** Exercise details **
Every entry below must be retyped exactly, and the pictures must be left out.
....
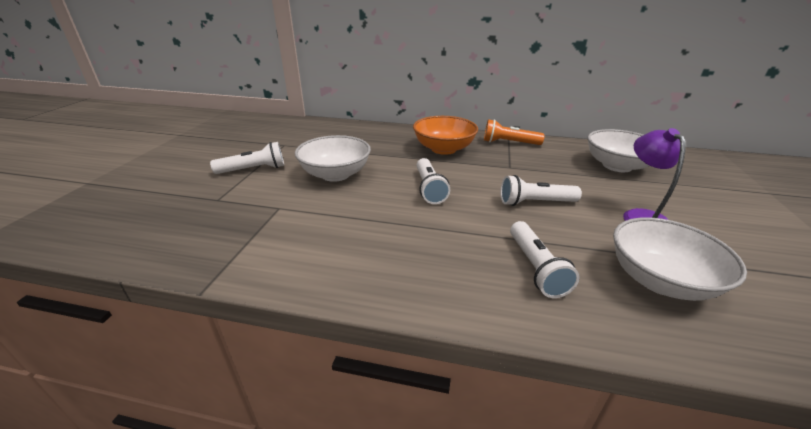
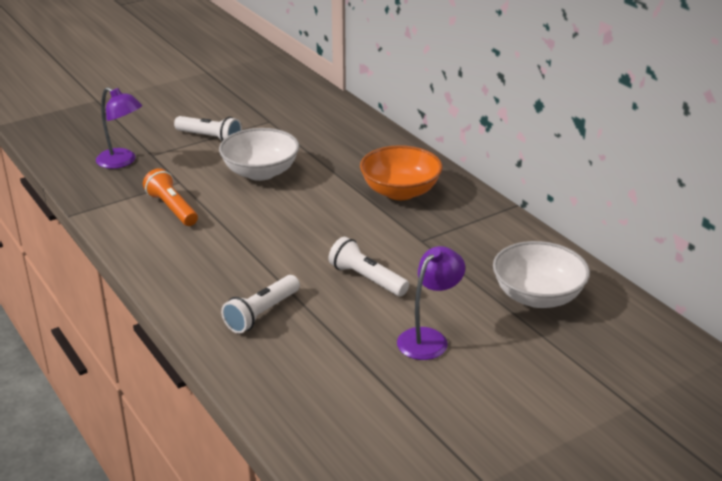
camera: 45 degrees right, 0 degrees up
(192, 216) = (122, 162): none -> purple lamp
(429, 188) = (307, 222): white flashlight -> none
(509, 143) = (484, 217): orange flashlight -> orange flashlight (172, 208)
(659, 280) = (324, 370): white bowl -> none

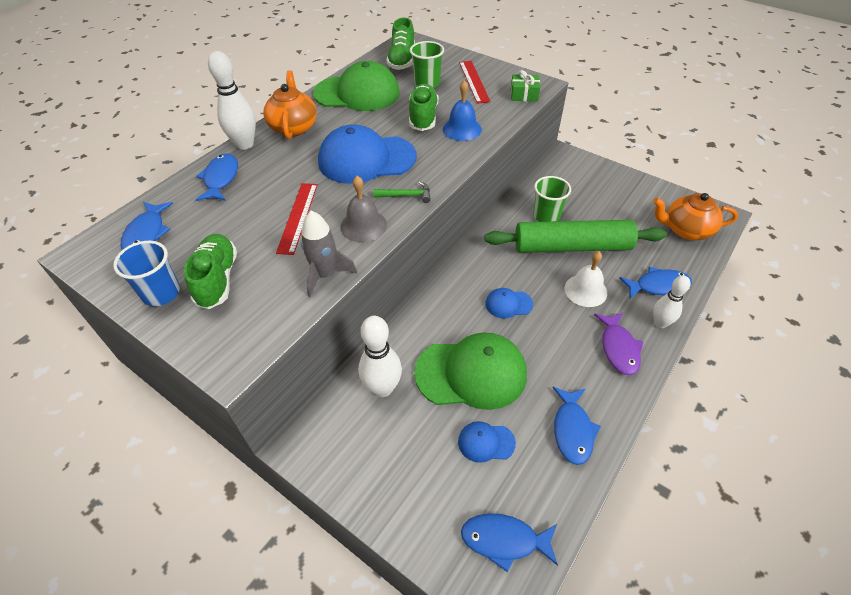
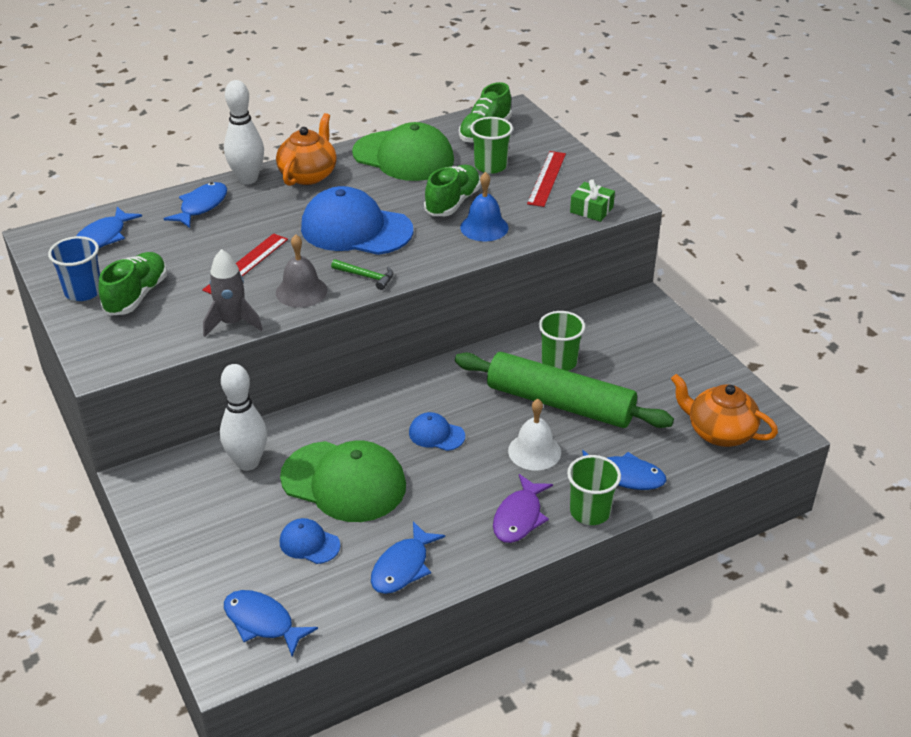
camera: 25 degrees right, 10 degrees down
(660, 323) = (590, 512): white bowling pin -> green cup

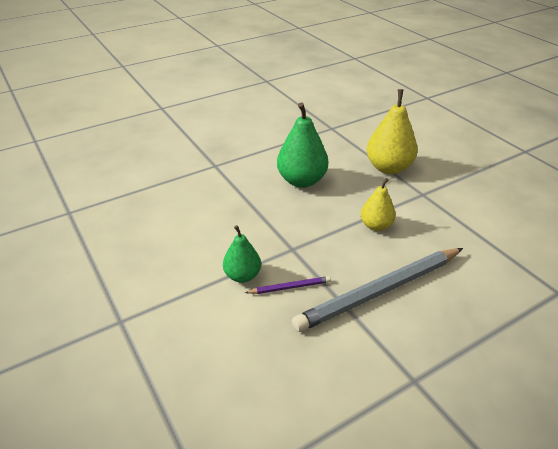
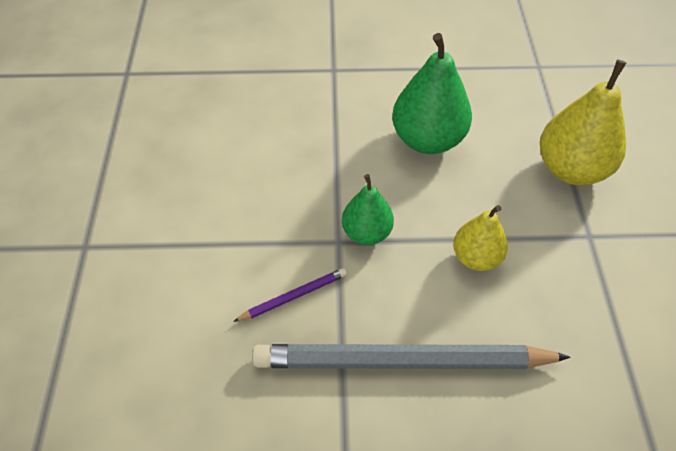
camera: 30 degrees right, 15 degrees up
(242, 276) = (250, 251): green pear -> green pear (366, 233)
(290, 287) = (293, 296): purple pencil -> purple pencil turned 45 degrees counterclockwise

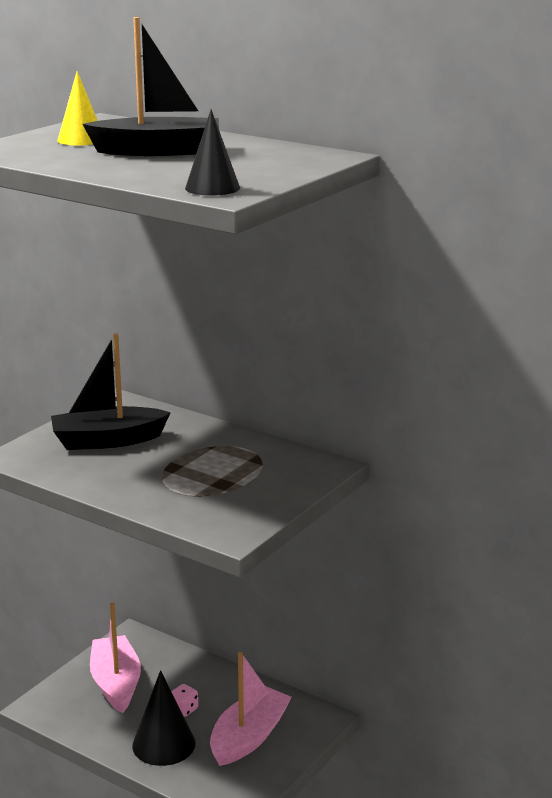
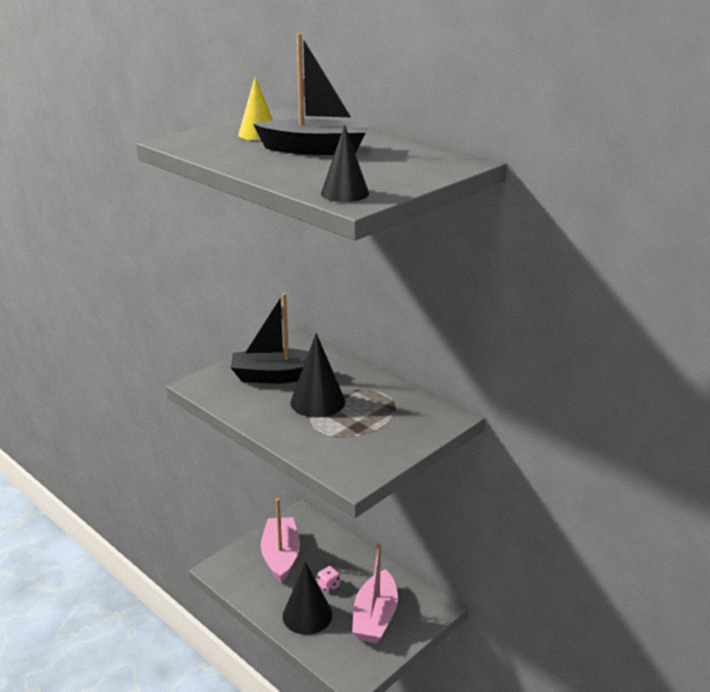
camera: 10 degrees right, 5 degrees up
(166, 462) = (317, 402): none -> black cone
(249, 737) = (375, 617): pink boat -> pink boat turned 150 degrees clockwise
....
** Answer section **
camera: 45 degrees right, 0 degrees up
(192, 216) = (122, 162): none -> purple lamp
(429, 188) = (307, 222): white flashlight -> none
(509, 143) = (484, 217): orange flashlight -> orange flashlight (172, 208)
(659, 280) = (324, 370): white bowl -> none

camera: 25 degrees right, 10 degrees down
(660, 323) = (590, 512): white bowling pin -> green cup

camera: 30 degrees right, 15 degrees up
(242, 276) = (250, 251): green pear -> green pear (366, 233)
(290, 287) = (293, 296): purple pencil -> purple pencil turned 45 degrees counterclockwise

camera: 10 degrees right, 5 degrees up
(166, 462) = (317, 402): none -> black cone
(249, 737) = (375, 617): pink boat -> pink boat turned 150 degrees clockwise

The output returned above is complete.